● **Extracted data entries**
────────
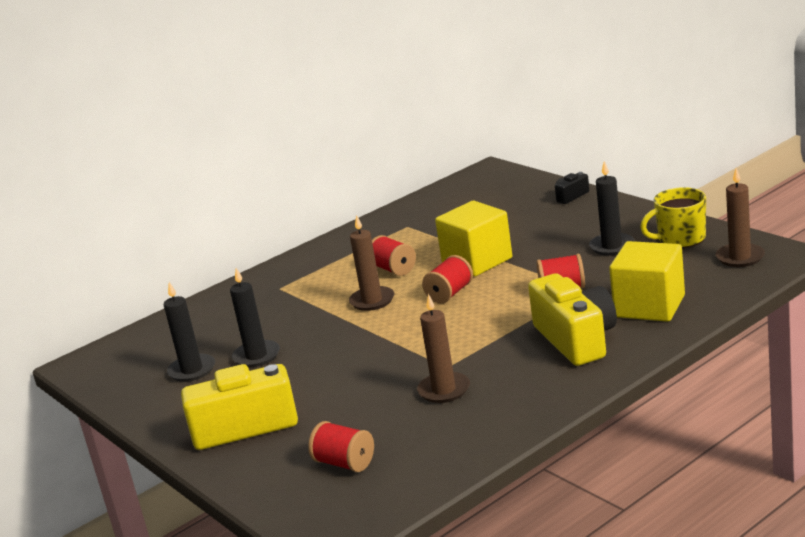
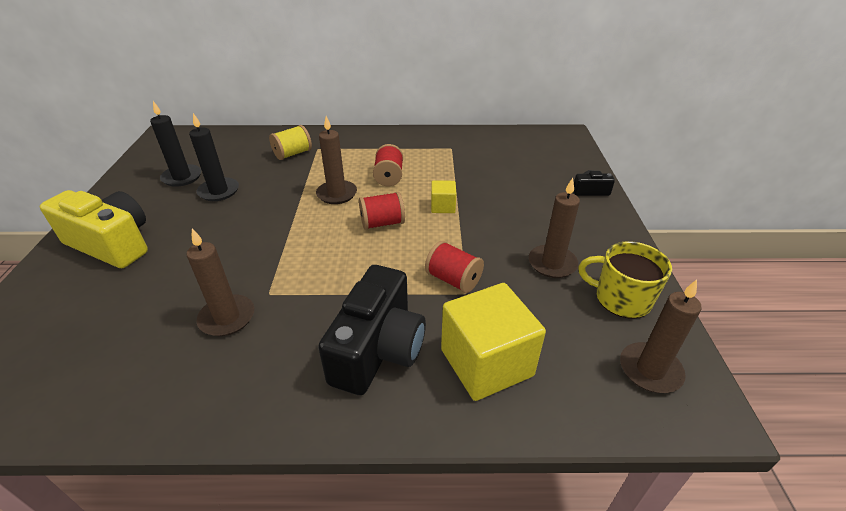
camera: 35 degrees right, 15 degrees up
(264, 303) = (293, 154): none -> yellow spool
(344, 463) = (69, 334): red spool -> none
(477, 261) = (443, 206): yellow cube -> yellow cube, size x0.48
(576, 340) = (378, 349): yellow camera -> black camera
(612, 246) = (552, 263): black candle -> brown candle

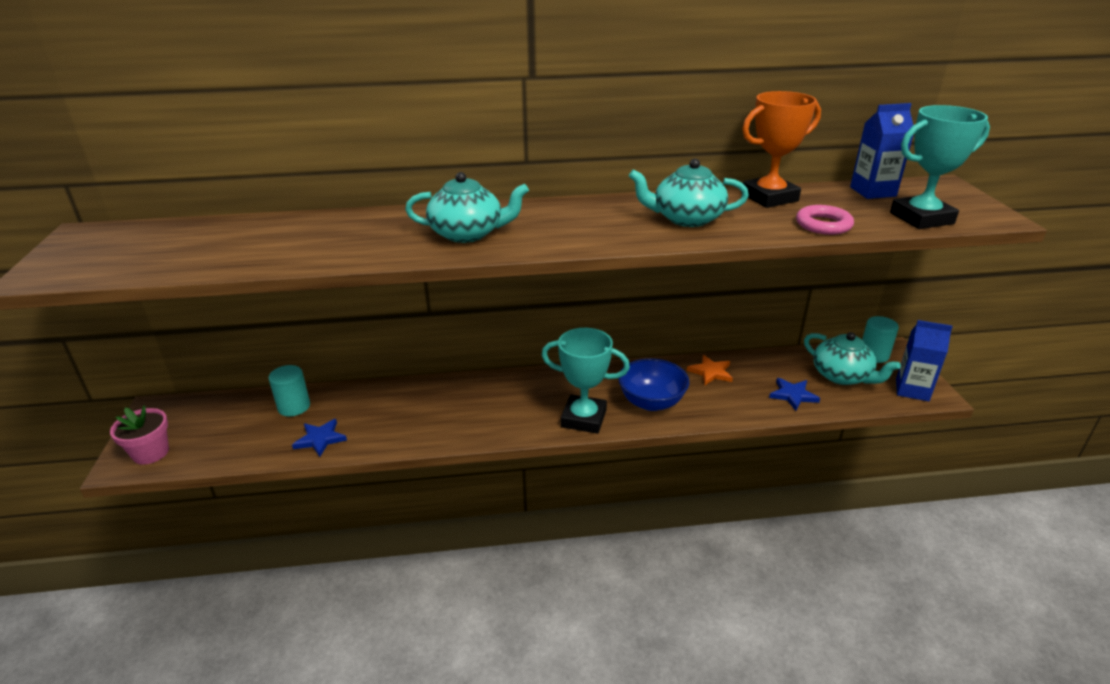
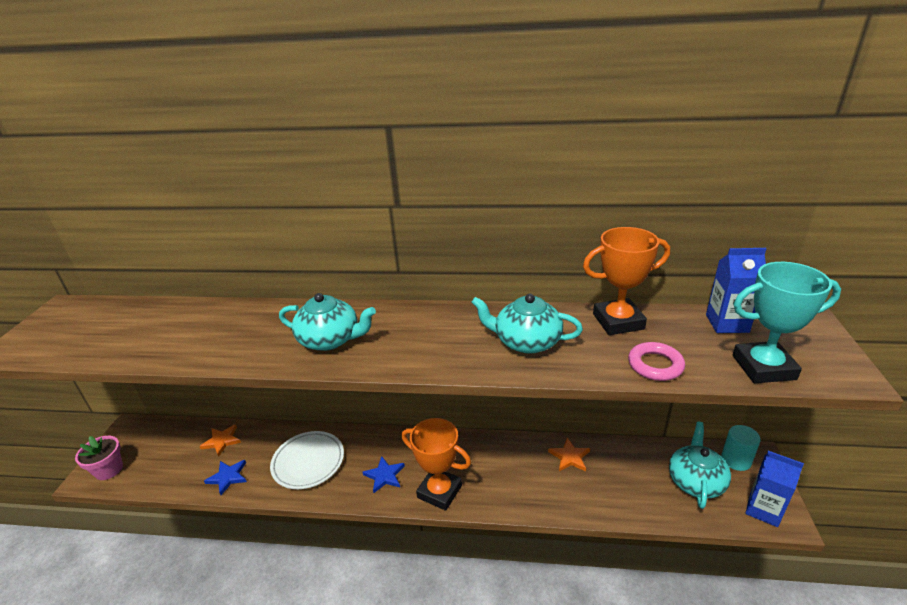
camera: 15 degrees right, 0 degrees up
(294, 407) = (222, 441): turquoise cylinder -> orange star
(416, 413) = (308, 462): none -> white plate
(583, 418) = (439, 491): turquoise trophy -> orange trophy
(651, 402) = (504, 483): blue bowl -> none
(793, 395) = (639, 496): blue star -> blue star (384, 476)
(842, 376) = (695, 481): turquoise teapot -> turquoise teapot turned 135 degrees counterclockwise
────────
● **EXERCISE**
Beginning with the line that contains "(612, 246) = (552, 263): black", repeat every remaining line of the data exactly, the last line included, and omit pictures.

● **ANSWER FOR THIS EXERCISE**
(612, 246) = (552, 263): black candle -> brown candle

camera: 15 degrees right, 0 degrees up
(294, 407) = (222, 441): turquoise cylinder -> orange star
(416, 413) = (308, 462): none -> white plate
(583, 418) = (439, 491): turquoise trophy -> orange trophy
(651, 402) = (504, 483): blue bowl -> none
(793, 395) = (639, 496): blue star -> blue star (384, 476)
(842, 376) = (695, 481): turquoise teapot -> turquoise teapot turned 135 degrees counterclockwise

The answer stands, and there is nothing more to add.